In the data below, find each line containing the string "List" and return it.

»»

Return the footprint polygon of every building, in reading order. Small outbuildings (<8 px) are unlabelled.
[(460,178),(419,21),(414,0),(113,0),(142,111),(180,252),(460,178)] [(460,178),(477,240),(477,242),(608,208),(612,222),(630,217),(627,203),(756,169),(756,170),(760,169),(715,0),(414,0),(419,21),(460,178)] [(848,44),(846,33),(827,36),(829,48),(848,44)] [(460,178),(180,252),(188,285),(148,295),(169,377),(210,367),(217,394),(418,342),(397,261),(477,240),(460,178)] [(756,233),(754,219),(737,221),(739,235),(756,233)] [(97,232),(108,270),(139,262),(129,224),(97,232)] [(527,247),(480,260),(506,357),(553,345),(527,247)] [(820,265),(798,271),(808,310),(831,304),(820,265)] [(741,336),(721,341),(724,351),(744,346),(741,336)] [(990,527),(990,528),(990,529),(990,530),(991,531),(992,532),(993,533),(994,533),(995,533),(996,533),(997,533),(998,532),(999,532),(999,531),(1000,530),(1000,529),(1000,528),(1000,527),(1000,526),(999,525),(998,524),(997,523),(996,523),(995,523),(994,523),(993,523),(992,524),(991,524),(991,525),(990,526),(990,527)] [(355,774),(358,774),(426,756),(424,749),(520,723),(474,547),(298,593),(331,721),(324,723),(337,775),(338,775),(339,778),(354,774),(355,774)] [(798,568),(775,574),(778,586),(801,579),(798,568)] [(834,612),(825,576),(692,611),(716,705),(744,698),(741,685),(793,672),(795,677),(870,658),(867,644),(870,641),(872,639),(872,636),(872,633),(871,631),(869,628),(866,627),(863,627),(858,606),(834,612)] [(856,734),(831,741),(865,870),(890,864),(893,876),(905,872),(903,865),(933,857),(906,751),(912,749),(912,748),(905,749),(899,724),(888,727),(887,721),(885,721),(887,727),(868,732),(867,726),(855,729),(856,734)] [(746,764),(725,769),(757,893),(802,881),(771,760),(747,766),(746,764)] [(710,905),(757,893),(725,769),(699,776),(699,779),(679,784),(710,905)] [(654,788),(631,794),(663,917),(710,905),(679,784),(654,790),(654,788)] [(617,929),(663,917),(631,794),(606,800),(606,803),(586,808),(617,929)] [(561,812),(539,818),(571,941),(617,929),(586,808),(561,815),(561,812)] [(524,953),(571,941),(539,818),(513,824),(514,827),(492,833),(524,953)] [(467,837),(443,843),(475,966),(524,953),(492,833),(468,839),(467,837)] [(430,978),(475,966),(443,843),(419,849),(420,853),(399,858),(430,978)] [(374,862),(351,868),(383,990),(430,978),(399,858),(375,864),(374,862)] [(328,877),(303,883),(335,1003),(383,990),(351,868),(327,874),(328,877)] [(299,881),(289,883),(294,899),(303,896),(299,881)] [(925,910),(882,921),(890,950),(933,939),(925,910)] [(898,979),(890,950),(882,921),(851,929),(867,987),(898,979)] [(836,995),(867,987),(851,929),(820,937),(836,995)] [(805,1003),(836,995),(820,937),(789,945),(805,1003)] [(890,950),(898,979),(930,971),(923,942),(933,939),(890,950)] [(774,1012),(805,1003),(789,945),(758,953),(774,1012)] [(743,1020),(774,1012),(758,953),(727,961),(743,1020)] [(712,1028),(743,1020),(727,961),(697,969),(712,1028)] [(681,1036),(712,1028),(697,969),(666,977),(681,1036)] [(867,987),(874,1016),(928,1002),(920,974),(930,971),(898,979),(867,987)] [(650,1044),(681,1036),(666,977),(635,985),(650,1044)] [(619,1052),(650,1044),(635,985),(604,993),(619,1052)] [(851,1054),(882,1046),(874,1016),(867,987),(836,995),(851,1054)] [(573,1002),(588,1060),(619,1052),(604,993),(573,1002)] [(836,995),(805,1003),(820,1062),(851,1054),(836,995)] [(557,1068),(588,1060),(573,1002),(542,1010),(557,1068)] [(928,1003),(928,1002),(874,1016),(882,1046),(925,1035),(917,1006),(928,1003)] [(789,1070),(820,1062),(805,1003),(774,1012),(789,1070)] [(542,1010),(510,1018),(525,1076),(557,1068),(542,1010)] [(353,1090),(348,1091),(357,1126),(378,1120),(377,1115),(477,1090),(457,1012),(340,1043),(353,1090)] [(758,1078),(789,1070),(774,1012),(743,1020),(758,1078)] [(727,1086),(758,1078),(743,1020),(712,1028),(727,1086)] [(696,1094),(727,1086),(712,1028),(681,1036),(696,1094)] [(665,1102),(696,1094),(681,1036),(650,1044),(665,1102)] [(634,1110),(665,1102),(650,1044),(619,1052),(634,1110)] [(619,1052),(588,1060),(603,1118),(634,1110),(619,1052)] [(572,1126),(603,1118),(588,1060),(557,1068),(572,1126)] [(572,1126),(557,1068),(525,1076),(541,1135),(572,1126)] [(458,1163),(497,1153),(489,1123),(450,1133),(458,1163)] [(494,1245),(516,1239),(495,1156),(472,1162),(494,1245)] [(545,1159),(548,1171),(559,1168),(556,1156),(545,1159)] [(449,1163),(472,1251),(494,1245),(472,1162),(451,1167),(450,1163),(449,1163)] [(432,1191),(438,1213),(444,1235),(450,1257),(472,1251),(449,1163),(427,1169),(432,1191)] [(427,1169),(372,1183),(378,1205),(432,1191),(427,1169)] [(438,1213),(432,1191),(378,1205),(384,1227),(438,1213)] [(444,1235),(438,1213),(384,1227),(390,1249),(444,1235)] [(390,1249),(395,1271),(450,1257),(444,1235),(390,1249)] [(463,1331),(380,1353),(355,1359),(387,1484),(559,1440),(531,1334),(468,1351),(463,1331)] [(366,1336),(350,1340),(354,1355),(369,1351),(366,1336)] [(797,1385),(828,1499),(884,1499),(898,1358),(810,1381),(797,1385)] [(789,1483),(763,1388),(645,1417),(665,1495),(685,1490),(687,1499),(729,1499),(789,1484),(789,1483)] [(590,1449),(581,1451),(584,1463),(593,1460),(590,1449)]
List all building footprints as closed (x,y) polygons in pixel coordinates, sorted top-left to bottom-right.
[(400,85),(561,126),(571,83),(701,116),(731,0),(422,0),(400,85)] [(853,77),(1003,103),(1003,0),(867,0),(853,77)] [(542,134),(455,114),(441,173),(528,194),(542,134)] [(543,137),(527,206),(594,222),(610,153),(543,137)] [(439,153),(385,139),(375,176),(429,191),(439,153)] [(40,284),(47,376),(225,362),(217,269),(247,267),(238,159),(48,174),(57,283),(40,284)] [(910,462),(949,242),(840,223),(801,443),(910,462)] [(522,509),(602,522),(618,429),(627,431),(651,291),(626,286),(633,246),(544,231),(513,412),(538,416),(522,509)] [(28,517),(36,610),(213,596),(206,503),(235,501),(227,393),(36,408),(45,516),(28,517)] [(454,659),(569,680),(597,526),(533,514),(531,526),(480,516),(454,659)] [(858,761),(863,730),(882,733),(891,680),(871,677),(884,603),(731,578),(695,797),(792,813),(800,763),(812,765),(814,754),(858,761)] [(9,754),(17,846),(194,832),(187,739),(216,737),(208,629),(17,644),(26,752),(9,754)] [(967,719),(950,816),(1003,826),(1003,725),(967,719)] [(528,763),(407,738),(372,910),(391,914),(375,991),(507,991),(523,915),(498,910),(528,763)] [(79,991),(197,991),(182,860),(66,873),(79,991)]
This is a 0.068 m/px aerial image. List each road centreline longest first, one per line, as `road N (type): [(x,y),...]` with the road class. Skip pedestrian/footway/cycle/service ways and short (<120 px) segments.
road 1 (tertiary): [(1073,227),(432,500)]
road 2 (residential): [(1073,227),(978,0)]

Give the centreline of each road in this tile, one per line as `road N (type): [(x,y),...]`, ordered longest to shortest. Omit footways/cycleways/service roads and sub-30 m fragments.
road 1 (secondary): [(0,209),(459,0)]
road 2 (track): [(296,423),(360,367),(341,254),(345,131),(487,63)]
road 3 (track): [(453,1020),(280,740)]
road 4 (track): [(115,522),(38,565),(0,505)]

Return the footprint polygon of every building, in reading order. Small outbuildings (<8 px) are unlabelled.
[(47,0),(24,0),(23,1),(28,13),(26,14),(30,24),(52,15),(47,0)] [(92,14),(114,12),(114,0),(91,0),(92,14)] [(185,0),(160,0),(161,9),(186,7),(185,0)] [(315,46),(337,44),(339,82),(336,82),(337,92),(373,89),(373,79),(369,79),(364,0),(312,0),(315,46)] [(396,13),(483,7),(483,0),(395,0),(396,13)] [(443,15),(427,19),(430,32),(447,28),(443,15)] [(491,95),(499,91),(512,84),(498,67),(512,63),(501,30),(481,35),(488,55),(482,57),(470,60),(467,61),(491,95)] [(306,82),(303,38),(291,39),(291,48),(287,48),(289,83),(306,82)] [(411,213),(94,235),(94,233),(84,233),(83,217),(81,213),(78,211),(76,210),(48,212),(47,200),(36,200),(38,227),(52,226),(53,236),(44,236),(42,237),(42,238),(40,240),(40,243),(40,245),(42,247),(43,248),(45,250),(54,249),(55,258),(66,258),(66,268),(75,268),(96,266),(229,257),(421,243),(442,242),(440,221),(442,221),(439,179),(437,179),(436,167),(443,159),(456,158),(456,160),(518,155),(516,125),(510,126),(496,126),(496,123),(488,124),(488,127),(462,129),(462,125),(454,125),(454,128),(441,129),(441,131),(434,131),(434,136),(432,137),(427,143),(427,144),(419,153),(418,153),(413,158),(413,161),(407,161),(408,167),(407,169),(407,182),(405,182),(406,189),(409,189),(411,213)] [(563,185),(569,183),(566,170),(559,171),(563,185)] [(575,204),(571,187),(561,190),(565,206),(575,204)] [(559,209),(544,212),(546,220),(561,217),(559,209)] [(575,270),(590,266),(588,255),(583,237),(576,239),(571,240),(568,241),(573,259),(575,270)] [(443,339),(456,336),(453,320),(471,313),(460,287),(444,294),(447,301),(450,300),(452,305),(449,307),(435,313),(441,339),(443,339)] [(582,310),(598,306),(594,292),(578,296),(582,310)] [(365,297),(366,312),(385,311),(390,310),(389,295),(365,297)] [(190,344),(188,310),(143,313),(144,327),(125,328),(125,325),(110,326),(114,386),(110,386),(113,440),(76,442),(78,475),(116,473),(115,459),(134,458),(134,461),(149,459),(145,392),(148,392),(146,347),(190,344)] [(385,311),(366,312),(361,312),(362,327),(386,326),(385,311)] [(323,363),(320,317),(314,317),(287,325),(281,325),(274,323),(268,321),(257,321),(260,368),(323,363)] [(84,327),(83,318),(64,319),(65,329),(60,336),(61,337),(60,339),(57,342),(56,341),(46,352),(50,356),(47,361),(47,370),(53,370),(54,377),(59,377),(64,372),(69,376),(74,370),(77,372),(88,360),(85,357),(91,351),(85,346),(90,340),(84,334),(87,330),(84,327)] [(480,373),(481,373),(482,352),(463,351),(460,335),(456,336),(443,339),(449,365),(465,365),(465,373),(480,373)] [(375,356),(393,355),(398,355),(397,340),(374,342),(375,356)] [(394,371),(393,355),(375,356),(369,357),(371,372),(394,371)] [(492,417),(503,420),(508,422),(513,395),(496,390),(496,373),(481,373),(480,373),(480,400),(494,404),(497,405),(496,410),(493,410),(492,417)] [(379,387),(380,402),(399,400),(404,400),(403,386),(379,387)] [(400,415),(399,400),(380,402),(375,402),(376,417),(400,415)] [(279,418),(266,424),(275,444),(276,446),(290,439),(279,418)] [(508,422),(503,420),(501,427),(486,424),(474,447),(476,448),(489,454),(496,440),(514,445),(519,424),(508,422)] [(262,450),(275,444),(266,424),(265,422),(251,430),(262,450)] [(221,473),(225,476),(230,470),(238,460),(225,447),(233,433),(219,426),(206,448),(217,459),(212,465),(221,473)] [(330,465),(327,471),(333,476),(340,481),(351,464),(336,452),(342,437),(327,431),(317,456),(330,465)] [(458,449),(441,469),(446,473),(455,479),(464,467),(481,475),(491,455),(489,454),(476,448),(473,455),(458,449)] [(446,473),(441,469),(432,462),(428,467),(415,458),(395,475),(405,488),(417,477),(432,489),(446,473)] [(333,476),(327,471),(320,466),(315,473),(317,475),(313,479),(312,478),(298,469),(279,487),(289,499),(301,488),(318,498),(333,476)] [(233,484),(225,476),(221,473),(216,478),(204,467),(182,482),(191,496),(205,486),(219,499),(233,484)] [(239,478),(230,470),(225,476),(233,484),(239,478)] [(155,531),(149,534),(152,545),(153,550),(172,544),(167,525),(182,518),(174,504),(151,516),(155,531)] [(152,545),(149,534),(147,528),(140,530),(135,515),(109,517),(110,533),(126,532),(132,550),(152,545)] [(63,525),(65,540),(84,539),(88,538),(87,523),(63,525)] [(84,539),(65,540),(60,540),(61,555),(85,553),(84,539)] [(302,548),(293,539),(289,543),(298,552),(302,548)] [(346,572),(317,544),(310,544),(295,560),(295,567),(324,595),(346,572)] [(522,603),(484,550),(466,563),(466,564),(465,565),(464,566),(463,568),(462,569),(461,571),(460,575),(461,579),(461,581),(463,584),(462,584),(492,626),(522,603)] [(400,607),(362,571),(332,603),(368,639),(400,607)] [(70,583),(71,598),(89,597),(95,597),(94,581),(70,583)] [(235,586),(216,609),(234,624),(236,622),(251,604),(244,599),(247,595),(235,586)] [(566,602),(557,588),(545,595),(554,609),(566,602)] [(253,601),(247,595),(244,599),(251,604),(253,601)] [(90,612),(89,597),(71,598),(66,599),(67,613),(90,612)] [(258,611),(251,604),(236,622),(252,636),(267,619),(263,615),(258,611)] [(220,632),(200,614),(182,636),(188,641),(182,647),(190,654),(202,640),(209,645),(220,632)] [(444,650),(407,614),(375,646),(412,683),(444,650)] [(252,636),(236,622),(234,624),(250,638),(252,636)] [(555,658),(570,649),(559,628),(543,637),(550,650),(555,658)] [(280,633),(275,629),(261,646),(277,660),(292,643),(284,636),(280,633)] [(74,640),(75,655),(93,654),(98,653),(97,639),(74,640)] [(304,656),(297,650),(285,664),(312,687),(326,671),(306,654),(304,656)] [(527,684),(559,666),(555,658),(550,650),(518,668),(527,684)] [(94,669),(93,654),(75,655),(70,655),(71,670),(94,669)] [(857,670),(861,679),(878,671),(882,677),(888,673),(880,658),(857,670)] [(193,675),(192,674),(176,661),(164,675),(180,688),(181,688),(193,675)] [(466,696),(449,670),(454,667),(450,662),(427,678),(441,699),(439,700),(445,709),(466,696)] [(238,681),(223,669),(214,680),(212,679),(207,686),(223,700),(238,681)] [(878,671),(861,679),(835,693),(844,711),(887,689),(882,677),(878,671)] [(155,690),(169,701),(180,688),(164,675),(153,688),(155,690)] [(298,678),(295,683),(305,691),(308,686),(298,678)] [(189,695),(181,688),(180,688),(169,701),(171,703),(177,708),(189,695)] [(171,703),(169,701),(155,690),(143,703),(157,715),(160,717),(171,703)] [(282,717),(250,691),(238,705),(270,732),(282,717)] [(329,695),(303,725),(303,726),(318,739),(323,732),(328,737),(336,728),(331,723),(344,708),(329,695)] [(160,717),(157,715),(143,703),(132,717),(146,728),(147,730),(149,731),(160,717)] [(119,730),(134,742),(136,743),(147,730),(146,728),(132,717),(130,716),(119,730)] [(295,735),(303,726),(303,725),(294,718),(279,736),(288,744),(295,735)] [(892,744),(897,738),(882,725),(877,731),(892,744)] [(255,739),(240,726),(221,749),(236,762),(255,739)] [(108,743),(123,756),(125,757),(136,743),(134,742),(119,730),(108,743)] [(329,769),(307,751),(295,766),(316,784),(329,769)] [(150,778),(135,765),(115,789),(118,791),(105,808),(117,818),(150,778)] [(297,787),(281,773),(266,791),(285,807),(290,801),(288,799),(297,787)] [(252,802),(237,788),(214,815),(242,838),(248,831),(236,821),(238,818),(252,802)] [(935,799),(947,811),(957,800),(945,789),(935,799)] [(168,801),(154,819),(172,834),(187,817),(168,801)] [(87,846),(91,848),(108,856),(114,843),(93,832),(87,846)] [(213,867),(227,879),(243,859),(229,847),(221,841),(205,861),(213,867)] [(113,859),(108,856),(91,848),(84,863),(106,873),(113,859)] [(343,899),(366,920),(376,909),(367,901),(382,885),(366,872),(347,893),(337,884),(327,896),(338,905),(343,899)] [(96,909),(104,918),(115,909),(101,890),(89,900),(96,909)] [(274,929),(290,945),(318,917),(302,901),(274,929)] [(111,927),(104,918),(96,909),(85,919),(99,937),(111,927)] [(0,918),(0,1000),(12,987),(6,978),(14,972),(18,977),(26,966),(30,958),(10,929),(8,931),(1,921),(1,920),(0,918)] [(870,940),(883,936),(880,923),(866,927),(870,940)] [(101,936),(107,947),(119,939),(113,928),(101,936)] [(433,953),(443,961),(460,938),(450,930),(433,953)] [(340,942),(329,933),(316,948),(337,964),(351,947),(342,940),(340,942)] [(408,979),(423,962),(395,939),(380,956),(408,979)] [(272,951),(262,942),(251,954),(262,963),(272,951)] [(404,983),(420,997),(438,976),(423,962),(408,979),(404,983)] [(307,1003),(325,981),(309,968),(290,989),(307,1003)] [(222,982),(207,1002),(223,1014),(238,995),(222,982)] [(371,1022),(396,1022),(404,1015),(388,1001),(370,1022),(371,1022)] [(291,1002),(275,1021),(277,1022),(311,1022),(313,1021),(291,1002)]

««

** Response to the exercise **
List all building footprints as closed (x,y) polygons in pixel coordinates, sorted top-left to bottom-right.
This is a 0.068 m/px aerial image. List each road centreline longest first, one per line, as `road N (type): [(x,y),...]` with the road class. Skip pedestrian/footway/cycle/service ways and short (<120 px) segments.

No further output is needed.